> [Aim of the exercise]
State how many lines of the records contain the string "headphones". Give the number alone.

> [Source data]

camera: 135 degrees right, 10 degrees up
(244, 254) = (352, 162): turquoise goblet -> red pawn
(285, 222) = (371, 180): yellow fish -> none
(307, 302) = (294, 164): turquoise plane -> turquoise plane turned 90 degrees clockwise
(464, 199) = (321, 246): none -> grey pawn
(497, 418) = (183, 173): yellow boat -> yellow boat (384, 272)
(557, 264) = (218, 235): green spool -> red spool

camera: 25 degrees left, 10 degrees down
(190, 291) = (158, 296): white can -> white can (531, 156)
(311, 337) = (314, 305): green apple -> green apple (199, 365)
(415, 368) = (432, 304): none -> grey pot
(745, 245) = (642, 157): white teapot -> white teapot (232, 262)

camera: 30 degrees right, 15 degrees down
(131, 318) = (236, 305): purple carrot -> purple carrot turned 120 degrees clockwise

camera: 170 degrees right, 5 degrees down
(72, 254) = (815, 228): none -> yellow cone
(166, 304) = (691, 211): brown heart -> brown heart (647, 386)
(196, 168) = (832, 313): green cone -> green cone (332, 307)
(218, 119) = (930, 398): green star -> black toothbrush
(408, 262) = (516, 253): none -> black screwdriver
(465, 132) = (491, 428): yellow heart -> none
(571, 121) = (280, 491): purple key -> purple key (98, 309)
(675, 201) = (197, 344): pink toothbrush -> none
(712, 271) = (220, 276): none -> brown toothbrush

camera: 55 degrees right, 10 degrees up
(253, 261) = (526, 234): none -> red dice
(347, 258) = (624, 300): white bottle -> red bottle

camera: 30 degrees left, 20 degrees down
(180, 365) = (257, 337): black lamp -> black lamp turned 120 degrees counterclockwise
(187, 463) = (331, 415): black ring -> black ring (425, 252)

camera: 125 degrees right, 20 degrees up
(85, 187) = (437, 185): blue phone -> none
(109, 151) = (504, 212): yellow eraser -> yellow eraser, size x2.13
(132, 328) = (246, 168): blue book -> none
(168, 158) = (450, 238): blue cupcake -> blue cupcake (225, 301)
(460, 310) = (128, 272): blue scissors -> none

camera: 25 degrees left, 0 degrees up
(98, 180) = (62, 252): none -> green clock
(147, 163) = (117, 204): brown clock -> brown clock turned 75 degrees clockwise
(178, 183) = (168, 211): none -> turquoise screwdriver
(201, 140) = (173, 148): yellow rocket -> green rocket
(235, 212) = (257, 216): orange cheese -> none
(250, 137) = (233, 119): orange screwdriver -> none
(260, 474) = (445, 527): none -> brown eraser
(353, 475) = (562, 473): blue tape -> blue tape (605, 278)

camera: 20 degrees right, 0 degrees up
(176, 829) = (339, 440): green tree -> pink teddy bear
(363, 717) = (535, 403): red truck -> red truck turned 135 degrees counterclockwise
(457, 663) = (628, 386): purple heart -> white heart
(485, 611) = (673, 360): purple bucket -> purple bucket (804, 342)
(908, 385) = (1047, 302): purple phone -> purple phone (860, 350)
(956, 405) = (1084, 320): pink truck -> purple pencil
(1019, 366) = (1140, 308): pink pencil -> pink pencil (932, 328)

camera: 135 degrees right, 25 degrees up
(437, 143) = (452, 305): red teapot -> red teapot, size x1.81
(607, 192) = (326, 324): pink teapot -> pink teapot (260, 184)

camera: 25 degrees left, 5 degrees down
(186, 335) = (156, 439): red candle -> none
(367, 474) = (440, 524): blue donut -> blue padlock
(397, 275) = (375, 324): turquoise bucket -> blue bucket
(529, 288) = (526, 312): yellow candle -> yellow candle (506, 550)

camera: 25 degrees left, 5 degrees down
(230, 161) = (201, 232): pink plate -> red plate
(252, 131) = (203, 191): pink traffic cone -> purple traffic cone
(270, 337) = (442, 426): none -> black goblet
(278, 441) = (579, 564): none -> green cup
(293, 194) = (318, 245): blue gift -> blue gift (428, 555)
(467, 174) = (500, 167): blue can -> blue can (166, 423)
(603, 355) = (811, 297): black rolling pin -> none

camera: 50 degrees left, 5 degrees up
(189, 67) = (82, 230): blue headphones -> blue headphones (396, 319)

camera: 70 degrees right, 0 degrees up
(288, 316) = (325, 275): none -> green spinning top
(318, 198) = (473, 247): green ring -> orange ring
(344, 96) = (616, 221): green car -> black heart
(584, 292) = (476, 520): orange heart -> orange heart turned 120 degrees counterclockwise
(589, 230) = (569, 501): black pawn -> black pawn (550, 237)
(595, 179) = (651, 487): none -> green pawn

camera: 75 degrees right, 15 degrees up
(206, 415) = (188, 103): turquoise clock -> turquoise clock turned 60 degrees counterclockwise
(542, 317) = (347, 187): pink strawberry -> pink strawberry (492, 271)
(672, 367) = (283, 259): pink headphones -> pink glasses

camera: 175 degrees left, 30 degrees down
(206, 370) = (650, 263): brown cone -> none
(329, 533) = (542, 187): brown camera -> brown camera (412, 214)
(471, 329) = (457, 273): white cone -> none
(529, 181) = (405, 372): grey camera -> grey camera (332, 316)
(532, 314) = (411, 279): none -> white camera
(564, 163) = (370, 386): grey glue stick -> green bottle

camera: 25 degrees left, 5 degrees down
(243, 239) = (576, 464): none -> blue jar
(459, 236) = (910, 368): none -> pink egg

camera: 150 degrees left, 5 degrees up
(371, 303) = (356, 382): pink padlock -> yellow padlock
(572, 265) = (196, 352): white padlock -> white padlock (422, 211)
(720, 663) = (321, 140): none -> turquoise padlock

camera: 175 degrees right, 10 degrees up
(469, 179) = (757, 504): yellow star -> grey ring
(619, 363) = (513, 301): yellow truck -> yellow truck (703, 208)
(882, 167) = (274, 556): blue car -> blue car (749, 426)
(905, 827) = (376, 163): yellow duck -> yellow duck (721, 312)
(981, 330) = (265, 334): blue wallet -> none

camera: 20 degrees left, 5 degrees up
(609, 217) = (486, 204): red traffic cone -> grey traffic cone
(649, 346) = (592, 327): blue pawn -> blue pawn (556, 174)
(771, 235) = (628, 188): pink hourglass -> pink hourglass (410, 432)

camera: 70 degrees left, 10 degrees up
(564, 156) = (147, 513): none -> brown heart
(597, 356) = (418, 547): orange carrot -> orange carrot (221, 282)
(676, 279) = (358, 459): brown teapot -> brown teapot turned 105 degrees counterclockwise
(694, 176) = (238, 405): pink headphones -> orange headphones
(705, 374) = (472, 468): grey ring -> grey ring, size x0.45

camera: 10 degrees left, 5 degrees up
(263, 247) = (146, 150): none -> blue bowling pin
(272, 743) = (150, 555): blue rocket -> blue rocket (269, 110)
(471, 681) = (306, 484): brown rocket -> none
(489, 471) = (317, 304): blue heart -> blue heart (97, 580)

> [Written response]
3